DIRECTIONS:
Every record must reappear in the answer exactly as given.

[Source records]
• • • • •

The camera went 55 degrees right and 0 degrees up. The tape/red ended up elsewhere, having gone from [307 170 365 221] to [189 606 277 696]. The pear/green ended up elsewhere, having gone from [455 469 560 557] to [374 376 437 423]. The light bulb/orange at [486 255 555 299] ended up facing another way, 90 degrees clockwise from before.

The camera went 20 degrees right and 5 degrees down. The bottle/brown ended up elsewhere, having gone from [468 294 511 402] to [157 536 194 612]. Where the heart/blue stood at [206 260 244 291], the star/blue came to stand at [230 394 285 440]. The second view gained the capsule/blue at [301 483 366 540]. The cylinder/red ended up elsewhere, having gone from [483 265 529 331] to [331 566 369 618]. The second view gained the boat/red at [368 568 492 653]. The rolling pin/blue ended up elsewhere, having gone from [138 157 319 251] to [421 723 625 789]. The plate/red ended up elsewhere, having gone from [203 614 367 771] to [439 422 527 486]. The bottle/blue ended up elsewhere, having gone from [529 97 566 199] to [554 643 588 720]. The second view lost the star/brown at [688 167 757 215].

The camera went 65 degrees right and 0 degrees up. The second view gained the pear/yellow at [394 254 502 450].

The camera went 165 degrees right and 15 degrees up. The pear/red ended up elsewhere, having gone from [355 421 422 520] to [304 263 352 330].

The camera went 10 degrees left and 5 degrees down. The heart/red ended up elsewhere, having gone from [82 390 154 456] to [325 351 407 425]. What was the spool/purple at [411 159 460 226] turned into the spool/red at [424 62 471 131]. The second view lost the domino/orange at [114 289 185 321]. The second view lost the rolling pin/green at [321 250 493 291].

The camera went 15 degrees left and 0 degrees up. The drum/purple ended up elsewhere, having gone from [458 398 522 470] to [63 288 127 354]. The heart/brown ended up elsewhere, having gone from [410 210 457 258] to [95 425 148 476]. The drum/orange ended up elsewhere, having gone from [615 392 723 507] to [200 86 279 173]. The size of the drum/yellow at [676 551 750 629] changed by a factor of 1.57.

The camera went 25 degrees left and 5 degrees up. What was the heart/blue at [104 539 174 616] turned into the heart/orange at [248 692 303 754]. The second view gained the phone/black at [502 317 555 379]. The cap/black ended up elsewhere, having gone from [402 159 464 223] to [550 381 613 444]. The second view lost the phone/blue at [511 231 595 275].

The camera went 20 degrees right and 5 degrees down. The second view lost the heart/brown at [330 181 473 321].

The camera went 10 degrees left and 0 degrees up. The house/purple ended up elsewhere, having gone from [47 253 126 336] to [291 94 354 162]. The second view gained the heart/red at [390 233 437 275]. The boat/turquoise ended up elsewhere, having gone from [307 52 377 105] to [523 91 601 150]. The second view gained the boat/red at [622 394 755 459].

• • • • •

TASK OUTPUT:
The camera went 55 degrees right and 0 degrees up. The tape/red ended up elsewhere, having gone from [307 170 365 221] to [189 606 277 696]. The pear/green ended up elsewhere, having gone from [455 469 560 557] to [374 376 437 423]. The light bulb/orange at [486 255 555 299] ended up facing another way, 90 degrees clockwise from before.

The camera went 20 degrees right and 5 degrees down. The bottle/brown ended up elsewhere, having gone from [468 294 511 402] to [157 536 194 612]. Where the heart/blue stood at [206 260 244 291], the star/blue came to stand at [230 394 285 440]. The second view gained the capsule/blue at [301 483 366 540]. The cylinder/red ended up elsewhere, having gone from [483 265 529 331] to [331 566 369 618]. The second view gained the boat/red at [368 568 492 653]. The rolling pin/blue ended up elsewhere, having gone from [138 157 319 251] to [421 723 625 789]. The plate/red ended up elsewhere, having gone from [203 614 367 771] to [439 422 527 486]. The bottle/blue ended up elsewhere, having gone from [529 97 566 199] to [554 643 588 720]. The second view lost the star/brown at [688 167 757 215].

The camera went 65 degrees right and 0 degrees up. The second view gained the pear/yellow at [394 254 502 450].

The camera went 165 degrees right and 15 degrees up. The pear/red ended up elsewhere, having gone from [355 421 422 520] to [304 263 352 330].

The camera went 10 degrees left and 5 degrees down. The heart/red ended up elsewhere, having gone from [82 390 154 456] to [325 351 407 425]. What was the spool/purple at [411 159 460 226] turned into the spool/red at [424 62 471 131]. The second view lost the domino/orange at [114 289 185 321]. The second view lost the rolling pin/green at [321 250 493 291].

The camera went 15 degrees left and 0 degrees up. The drum/purple ended up elsewhere, having gone from [458 398 522 470] to [63 288 127 354]. The heart/brown ended up elsewhere, having gone from [410 210 457 258] to [95 425 148 476]. The drum/orange ended up elsewhere, having gone from [615 392 723 507] to [200 86 279 173]. The size of the drum/yellow at [676 551 750 629] changed by a factor of 1.57.

The camera went 25 degrees left and 5 degrees up. What was the heart/blue at [104 539 174 616] turned into the heart/orange at [248 692 303 754]. The second view gained the phone/black at [502 317 555 379]. The cap/black ended up elsewhere, having gone from [402 159 464 223] to [550 381 613 444]. The second view lost the phone/blue at [511 231 595 275].

The camera went 20 degrees right and 5 degrees down. The second view lost the heart/brown at [330 181 473 321].

The camera went 10 degrees left and 0 degrees up. The house/purple ended up elsewhere, having gone from [47 253 126 336] to [291 94 354 162]. The second view gained the heart/red at [390 233 437 275]. The boat/turquoise ended up elsewhere, having gone from [307 52 377 105] to [523 91 601 150]. The second view gained the boat/red at [622 394 755 459].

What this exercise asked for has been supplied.